◆ Problem description ◆
Under this line is a listing; return exactly the lines starting at the one with "(301, 206) = (341, 140): blue marker -> none" and running down to the one with "(672, 382) = (610, 286): none -> red robot", and leave out its pictures.

◆ Supplied entries ◆
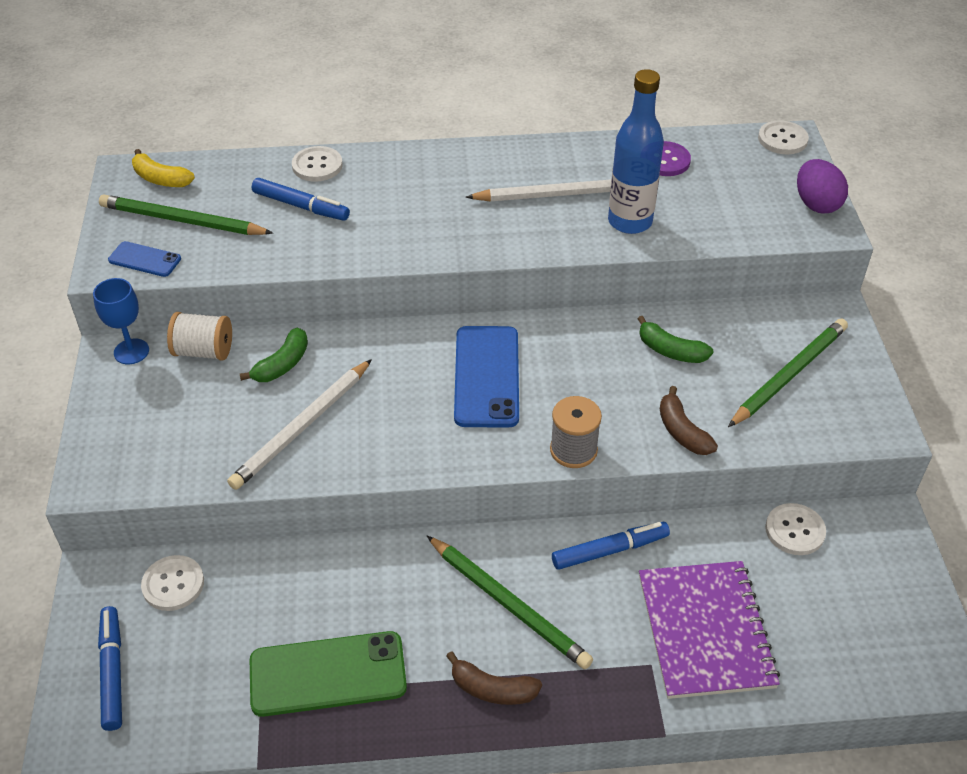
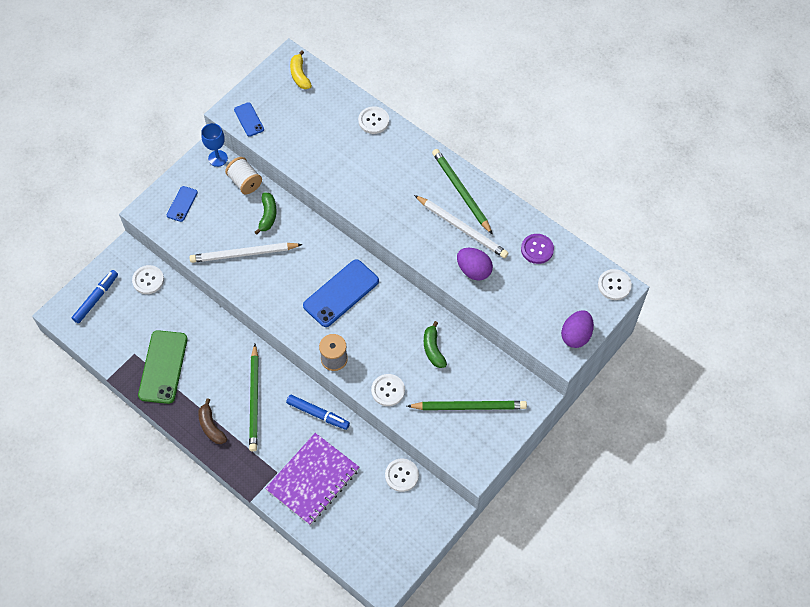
camera: 45 degrees right, 15 degrees up
(138, 434) = (182, 204): none -> blue phone
(182, 221) = (284, 109): green pencil -> green pencil (461, 192)
(282, 364) = (267, 215): green banana -> green banana turned 75 degrees counterclockwise
(301, 206) = (341, 140): blue marker -> none
(328, 674) = (163, 367): green phone -> green phone turned 60 degrees clockwise
(630, 222) = (474, 270): blue bottle -> purple egg
(682, 431) = (388, 390): brown banana -> white button

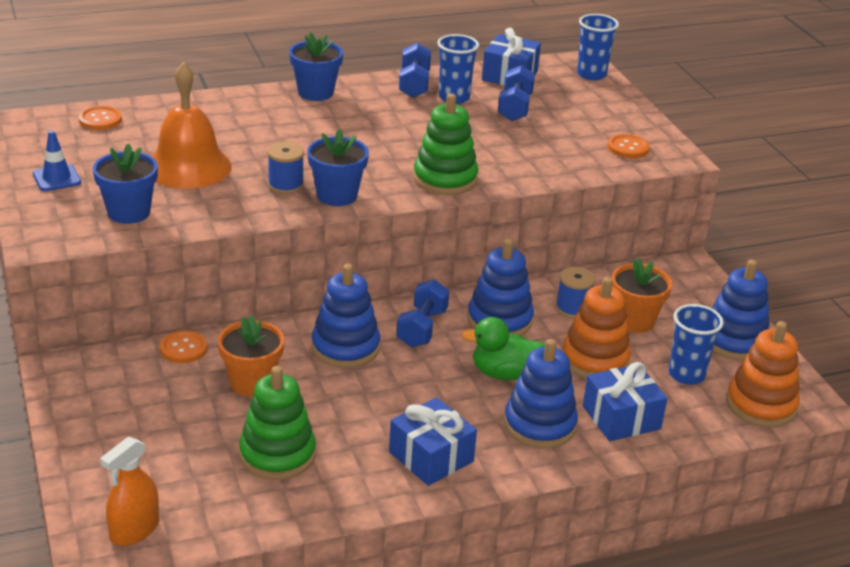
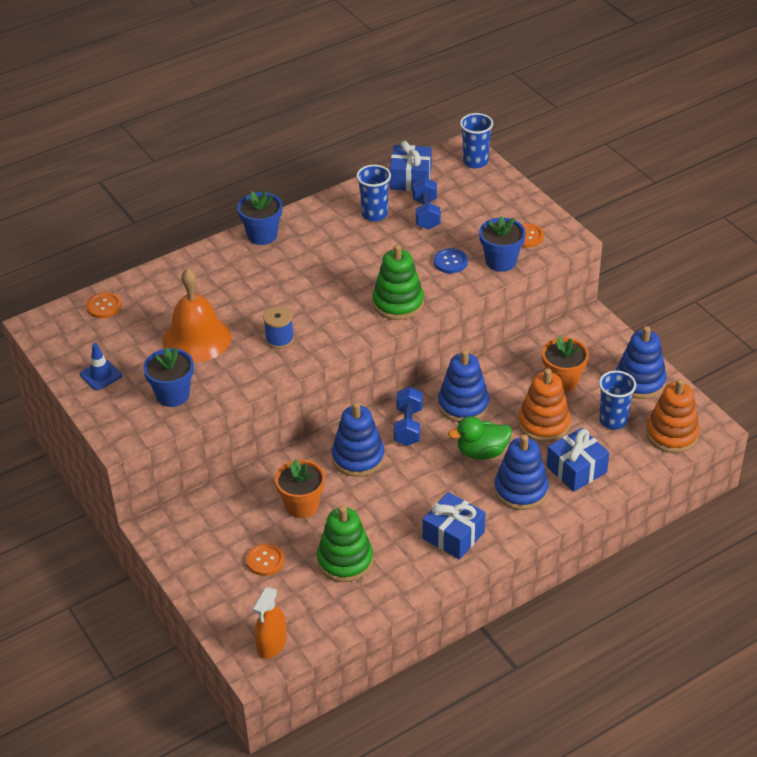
camera: 10 degrees left, 10 degrees up
(183, 348) = (238, 488): orange button -> orange button (265, 560)
(337, 195) = (322, 340): blue flower pot -> blue flower pot (501, 261)
(414, 84) = (337, 207): blue dumbbell -> none
(525, 154) = (450, 262): none -> blue button
(573, 308) = (514, 380): blue spool -> none

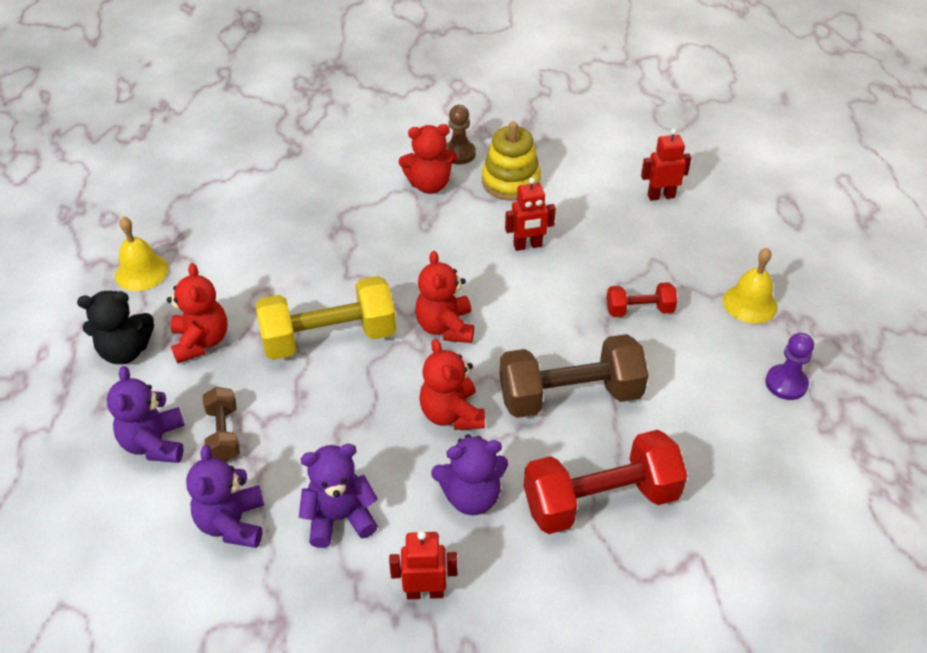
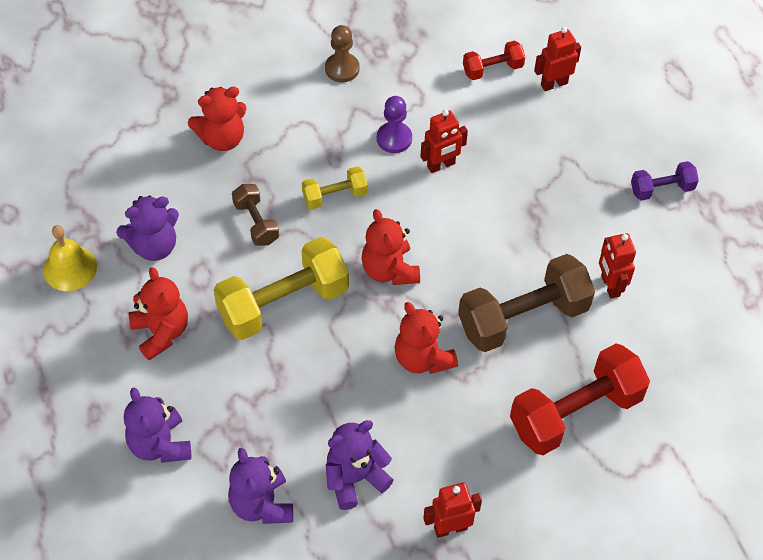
camera: 15 degrees left, 10 degrees up
(125, 351) = (91, 357): black teddy bear -> none
(224, 434) = (220, 422): brown dumbbell -> brown dumbbell (256, 223)
(414, 254) = (334, 196): none -> yellow dumbbell
(429, 185) = (324, 112): red teddy bear -> red teddy bear (222, 138)
(471, 496) = (463, 433): purple teddy bear -> purple teddy bear (154, 246)
(510, 182) = (403, 93): yellow stacking toy -> none
(639, 310) = (563, 216): red dumbbell -> red dumbbell (492, 69)
(672, 382) = (610, 286): none -> red robot
(750, 303) = (661, 189): yellow bell -> purple dumbbell
(786, 383) = (709, 266): purple pawn -> purple pawn (394, 138)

◆ Your solution ◆
(301, 206) = (341, 140): blue marker -> none
(328, 674) = (163, 367): green phone -> green phone turned 60 degrees clockwise
(630, 222) = (474, 270): blue bottle -> purple egg
(682, 431) = (388, 390): brown banana -> white button

camera: 10 degrees left, 10 degrees up
(183, 348) = (238, 488): orange button -> orange button (265, 560)
(337, 195) = (322, 340): blue flower pot -> blue flower pot (501, 261)
(414, 84) = (337, 207): blue dumbbell -> none
(525, 154) = (450, 262): none -> blue button
(573, 308) = (514, 380): blue spool -> none

camera: 15 degrees left, 10 degrees up
(125, 351) = (91, 357): black teddy bear -> none
(224, 434) = (220, 422): brown dumbbell -> brown dumbbell (256, 223)
(414, 254) = (334, 196): none -> yellow dumbbell
(429, 185) = (324, 112): red teddy bear -> red teddy bear (222, 138)
(471, 496) = (463, 433): purple teddy bear -> purple teddy bear (154, 246)
(510, 182) = (403, 93): yellow stacking toy -> none
(639, 310) = (563, 216): red dumbbell -> red dumbbell (492, 69)
(672, 382) = (610, 286): none -> red robot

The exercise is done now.